**PROBLEM TO WORK ON**
Using the material that follows, output exactly the lines from the one containing "camera: 50 degrees right, 0 degrees up" through the one containing "new: royal purple juice carton (750 308)", with both ends kept.

**AVAILABLE RECORDS**
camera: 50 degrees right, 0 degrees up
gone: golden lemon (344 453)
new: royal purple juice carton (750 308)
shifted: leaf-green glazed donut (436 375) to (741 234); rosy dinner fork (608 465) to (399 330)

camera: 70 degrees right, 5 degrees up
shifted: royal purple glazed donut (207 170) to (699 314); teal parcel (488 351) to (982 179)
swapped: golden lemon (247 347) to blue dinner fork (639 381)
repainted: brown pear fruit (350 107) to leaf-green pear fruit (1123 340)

---

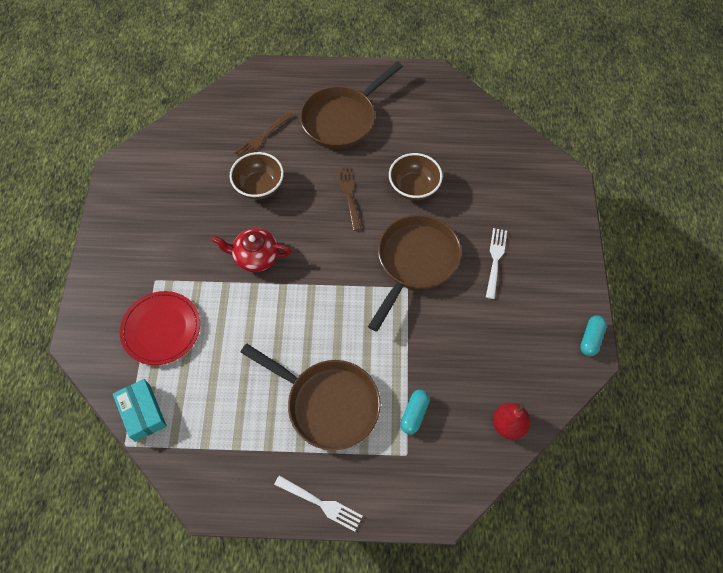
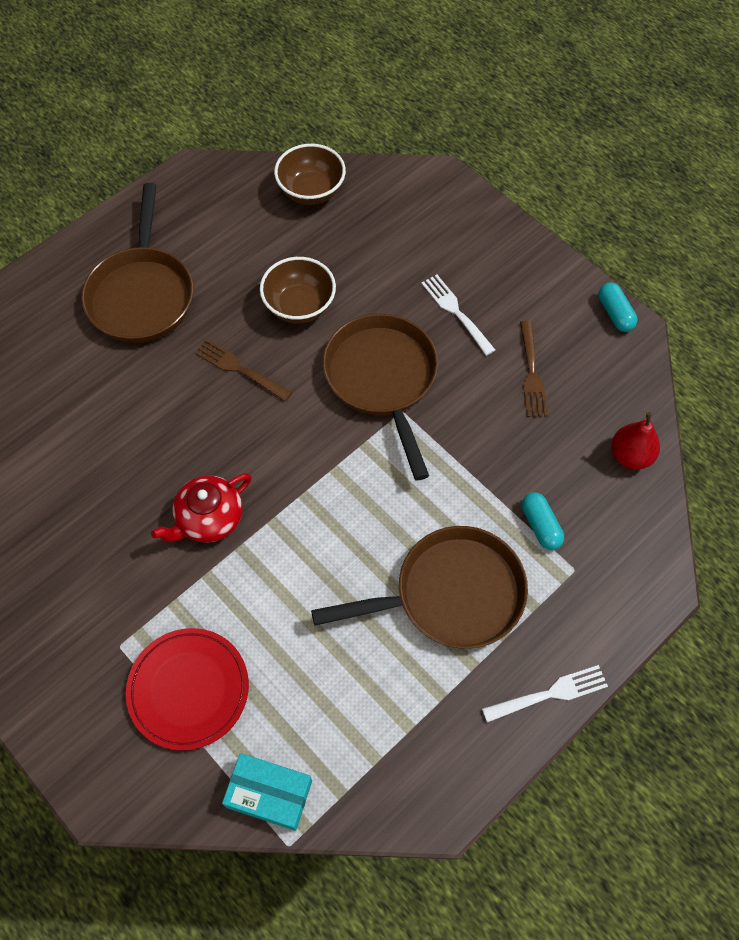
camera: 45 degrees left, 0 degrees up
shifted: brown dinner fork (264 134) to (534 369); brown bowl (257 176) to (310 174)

**PROBLEM SOLUTION**
camera: 50 degrees right, 0 degrees up
gone: golden lemon (344 453)
new: royal purple juice carton (750 308)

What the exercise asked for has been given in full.